Each line from the beginning of the data below through the line containing "Someone carried the brown" should be repeated exactly, please.

Extracted entries: Begin

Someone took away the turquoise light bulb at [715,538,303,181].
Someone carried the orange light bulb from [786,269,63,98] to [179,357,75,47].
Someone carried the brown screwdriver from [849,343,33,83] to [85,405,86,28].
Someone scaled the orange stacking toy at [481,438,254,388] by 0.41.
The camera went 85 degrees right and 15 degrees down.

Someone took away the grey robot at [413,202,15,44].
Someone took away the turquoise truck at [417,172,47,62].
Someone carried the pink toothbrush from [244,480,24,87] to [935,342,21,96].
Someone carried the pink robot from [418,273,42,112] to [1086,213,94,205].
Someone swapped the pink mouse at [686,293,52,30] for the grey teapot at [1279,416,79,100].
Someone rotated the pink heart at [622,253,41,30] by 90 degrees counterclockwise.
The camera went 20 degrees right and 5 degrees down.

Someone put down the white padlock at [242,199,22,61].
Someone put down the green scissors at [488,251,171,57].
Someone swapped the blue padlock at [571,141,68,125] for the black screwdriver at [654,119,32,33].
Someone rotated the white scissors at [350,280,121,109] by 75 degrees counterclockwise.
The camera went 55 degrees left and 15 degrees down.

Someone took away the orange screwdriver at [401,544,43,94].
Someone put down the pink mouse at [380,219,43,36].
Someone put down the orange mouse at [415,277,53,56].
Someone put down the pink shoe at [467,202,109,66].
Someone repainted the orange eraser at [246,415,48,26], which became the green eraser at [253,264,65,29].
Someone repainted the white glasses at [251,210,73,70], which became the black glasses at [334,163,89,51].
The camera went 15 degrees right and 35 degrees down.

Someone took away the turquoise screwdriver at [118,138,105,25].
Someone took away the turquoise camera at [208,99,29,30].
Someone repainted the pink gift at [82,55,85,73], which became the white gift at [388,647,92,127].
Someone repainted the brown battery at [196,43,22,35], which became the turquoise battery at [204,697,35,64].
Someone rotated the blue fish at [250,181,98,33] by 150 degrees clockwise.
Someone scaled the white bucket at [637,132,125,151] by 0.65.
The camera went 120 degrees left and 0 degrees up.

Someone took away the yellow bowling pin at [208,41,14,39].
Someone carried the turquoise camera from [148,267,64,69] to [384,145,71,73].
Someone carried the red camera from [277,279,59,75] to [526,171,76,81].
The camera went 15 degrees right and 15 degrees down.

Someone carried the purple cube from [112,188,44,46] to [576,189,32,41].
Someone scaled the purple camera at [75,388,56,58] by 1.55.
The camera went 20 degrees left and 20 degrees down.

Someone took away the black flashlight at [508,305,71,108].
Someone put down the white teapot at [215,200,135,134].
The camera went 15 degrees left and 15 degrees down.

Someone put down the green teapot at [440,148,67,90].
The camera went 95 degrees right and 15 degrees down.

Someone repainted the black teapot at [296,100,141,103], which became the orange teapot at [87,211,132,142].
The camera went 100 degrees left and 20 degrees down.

Extracted entries: End

**Response to the exercise:**
Someone took away the turquoise light bulb at [715,538,303,181].
Someone carried the orange light bulb from [786,269,63,98] to [179,357,75,47].
Someone carried the brown screwdriver from [849,343,33,83] to [85,405,86,28].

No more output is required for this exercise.